◆ Problem description: Ignore the pictures in the data below and set down exactly the lines from its first line through the line containing "U4: buffer CD4050".

[Input for this task Boundary: Start]

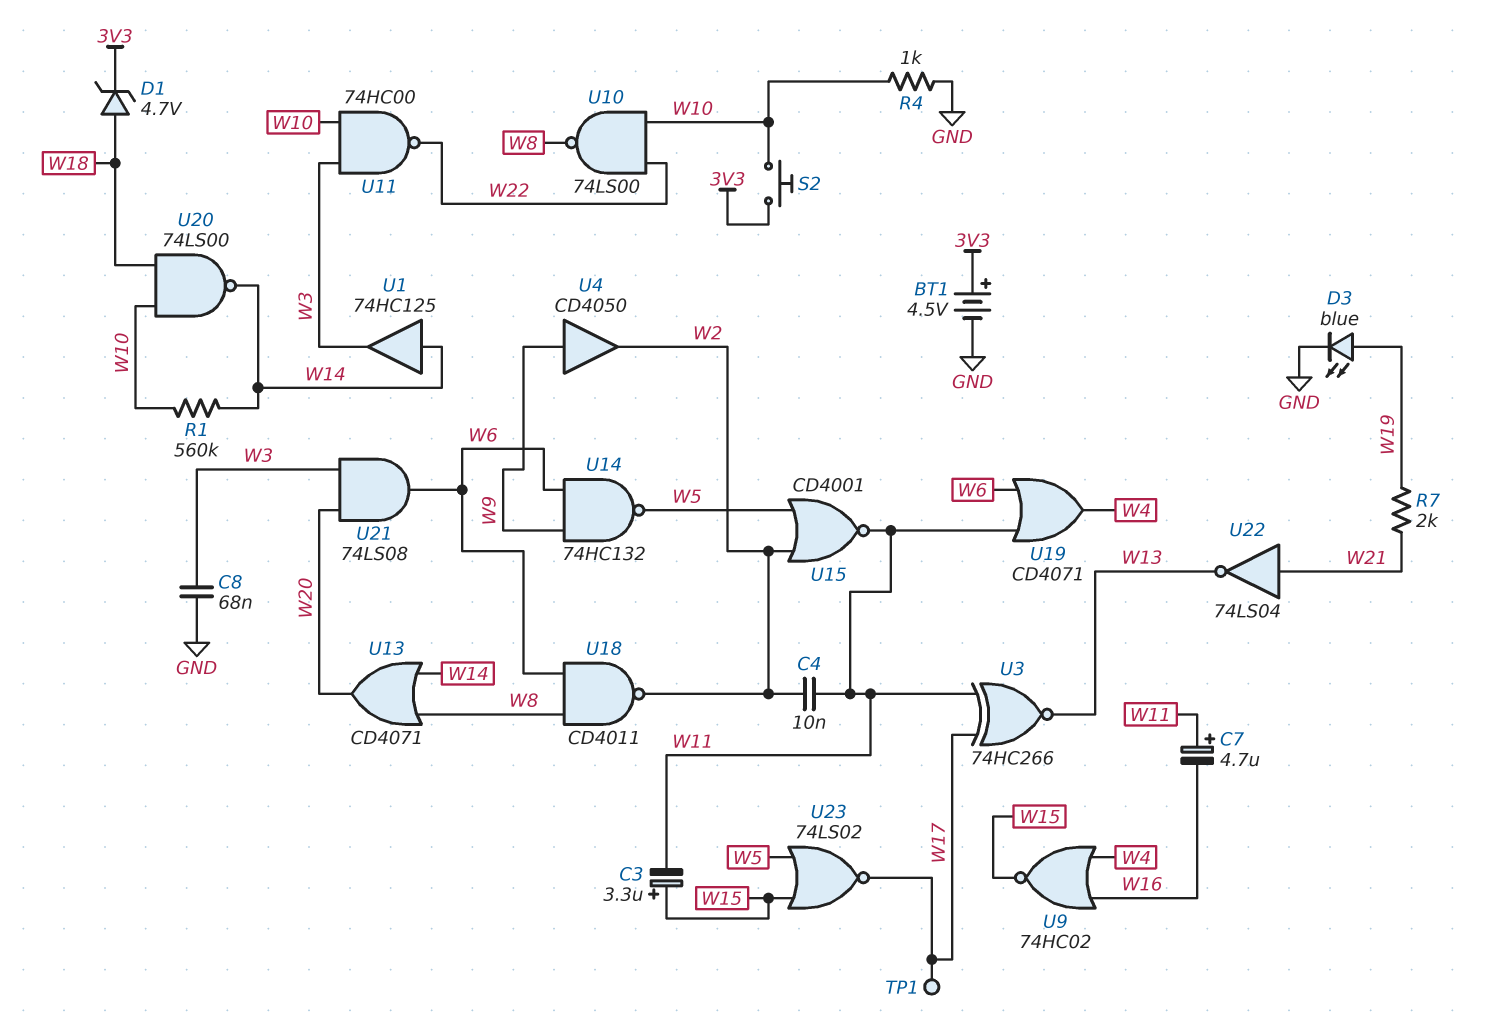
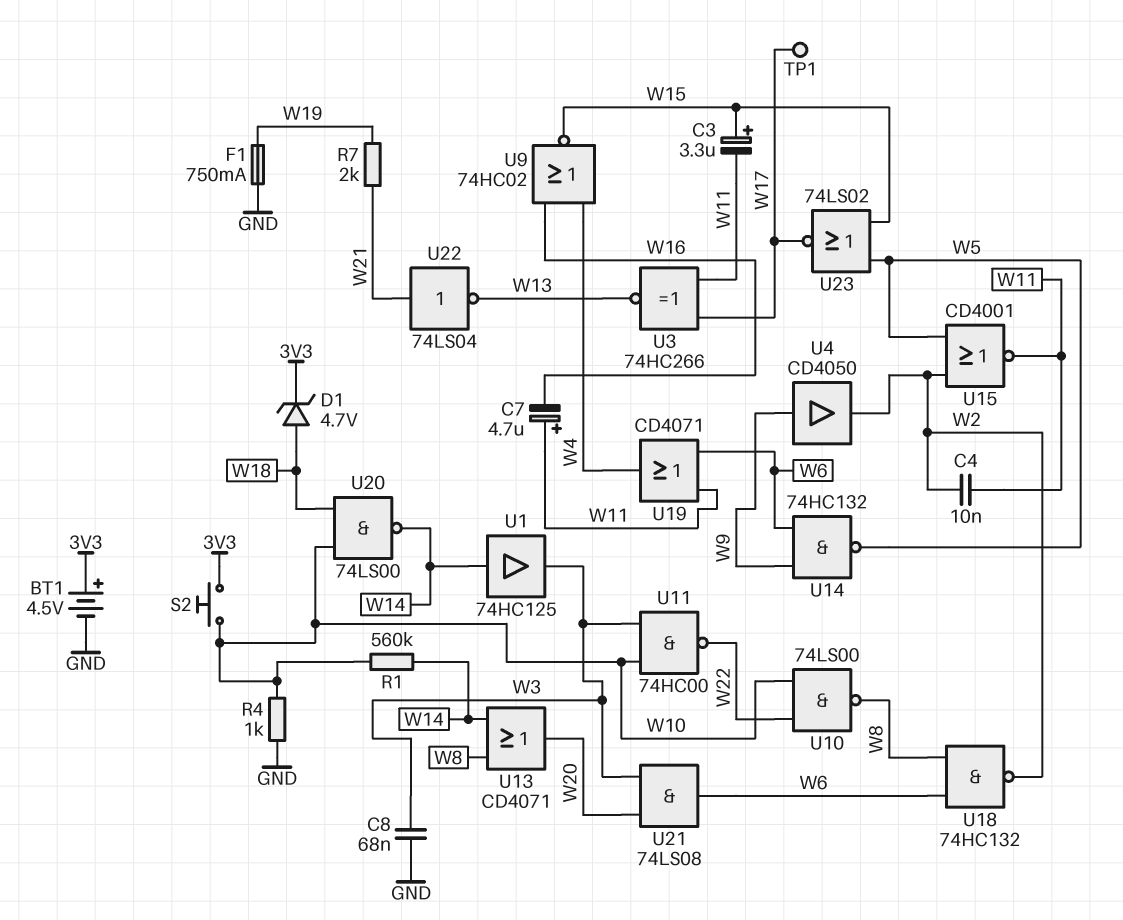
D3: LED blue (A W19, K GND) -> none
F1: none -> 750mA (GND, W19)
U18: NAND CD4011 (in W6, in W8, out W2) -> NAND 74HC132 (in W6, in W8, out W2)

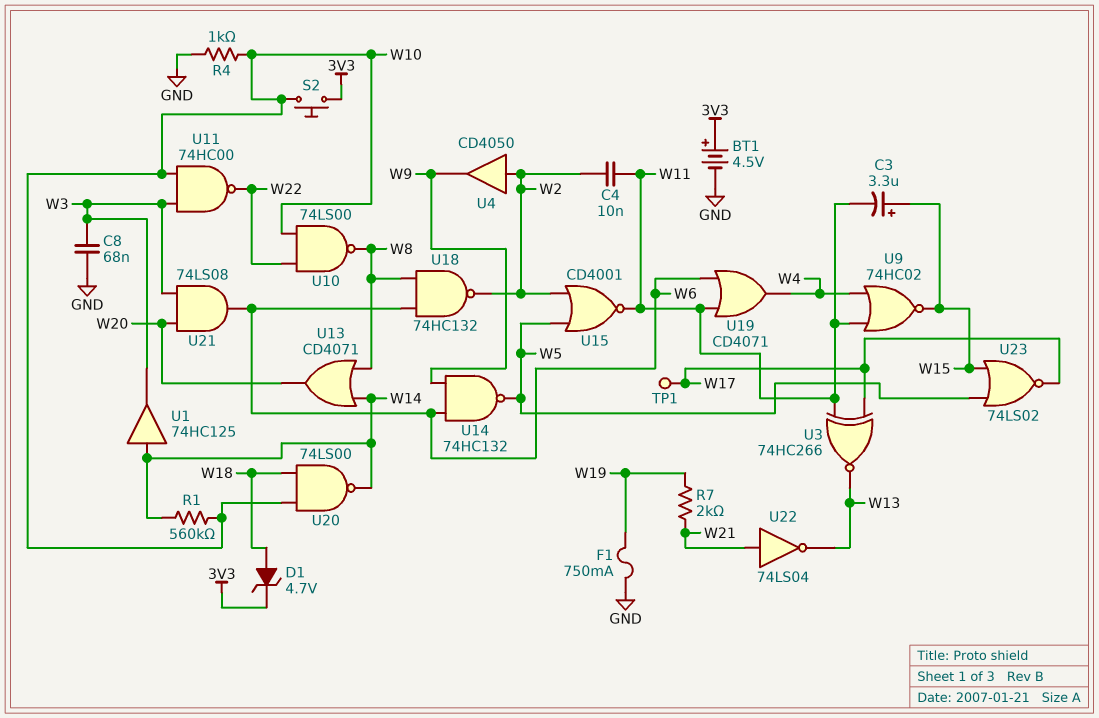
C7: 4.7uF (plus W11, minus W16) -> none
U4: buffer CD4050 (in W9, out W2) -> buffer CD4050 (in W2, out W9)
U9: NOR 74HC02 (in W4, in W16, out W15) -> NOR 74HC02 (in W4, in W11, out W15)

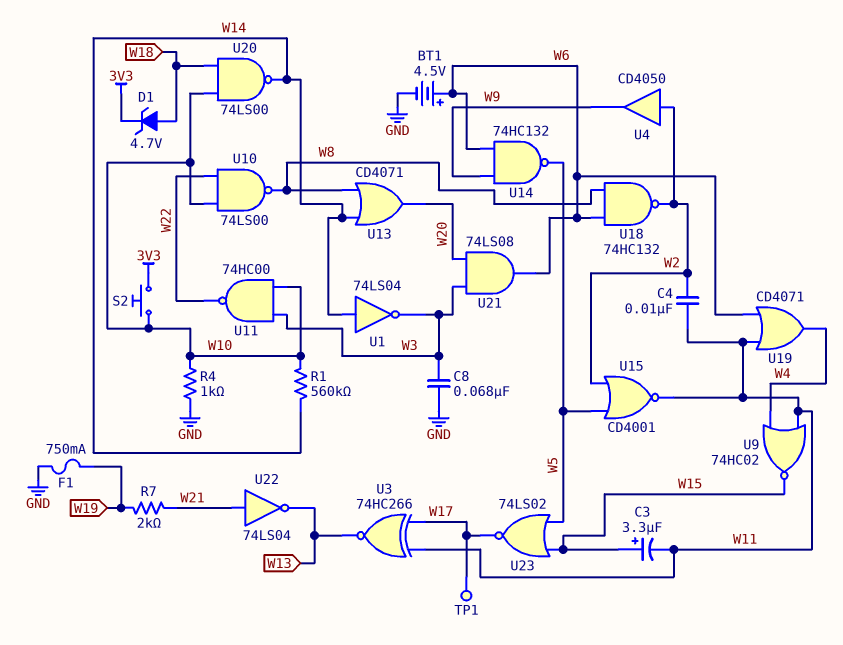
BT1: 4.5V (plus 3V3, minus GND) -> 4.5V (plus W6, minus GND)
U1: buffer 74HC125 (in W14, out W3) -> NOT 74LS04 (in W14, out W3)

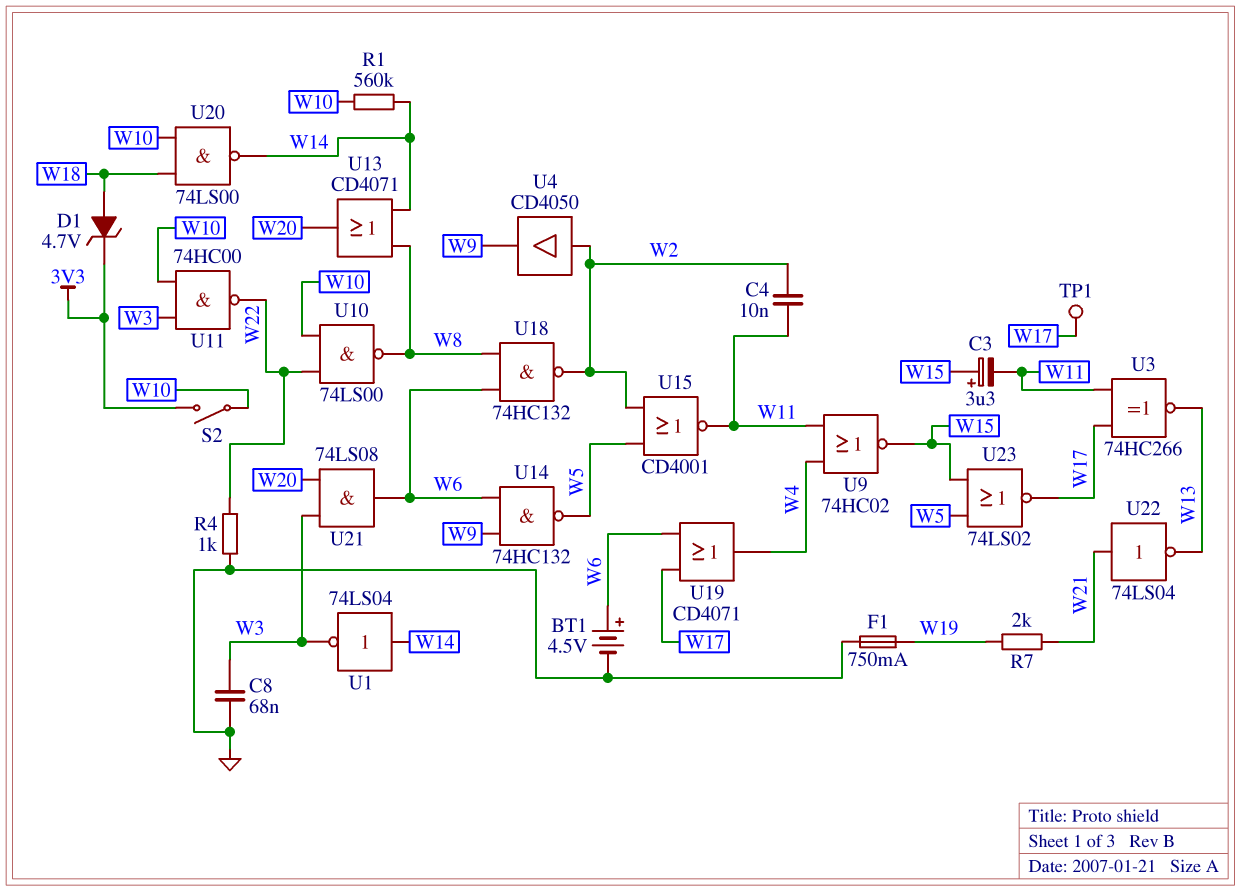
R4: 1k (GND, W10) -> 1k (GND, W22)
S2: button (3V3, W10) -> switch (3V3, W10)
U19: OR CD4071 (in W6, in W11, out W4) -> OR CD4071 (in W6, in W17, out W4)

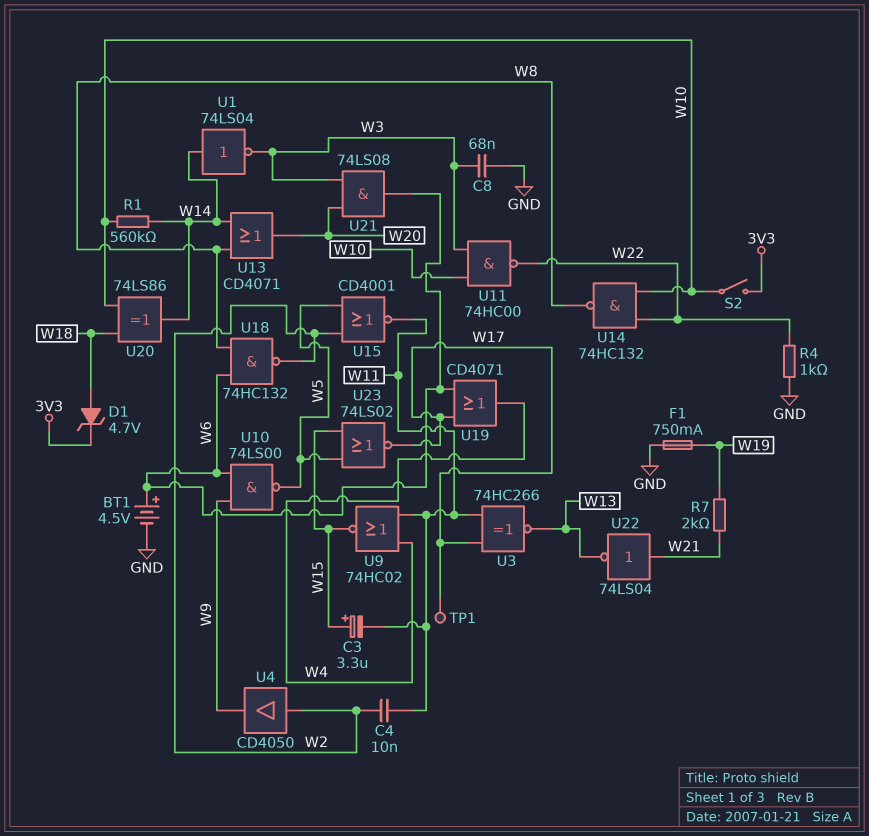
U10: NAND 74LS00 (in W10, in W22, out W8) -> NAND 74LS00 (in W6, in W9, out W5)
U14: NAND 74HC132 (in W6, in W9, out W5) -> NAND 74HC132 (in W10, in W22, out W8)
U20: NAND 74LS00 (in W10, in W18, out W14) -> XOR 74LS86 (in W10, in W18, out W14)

[Input for this task Boundary: End]

◆ Answer box:
D3: LED blue (A W19, K GND) -> none
F1: none -> 750mA (GND, W19)
U18: NAND CD4011 (in W6, in W8, out W2) -> NAND 74HC132 (in W6, in W8, out W2)

C7: 4.7uF (plus W11, minus W16) -> none
U4: buffer CD4050 (in W9, out W2) -> buffer CD4050 (in W2, out W9)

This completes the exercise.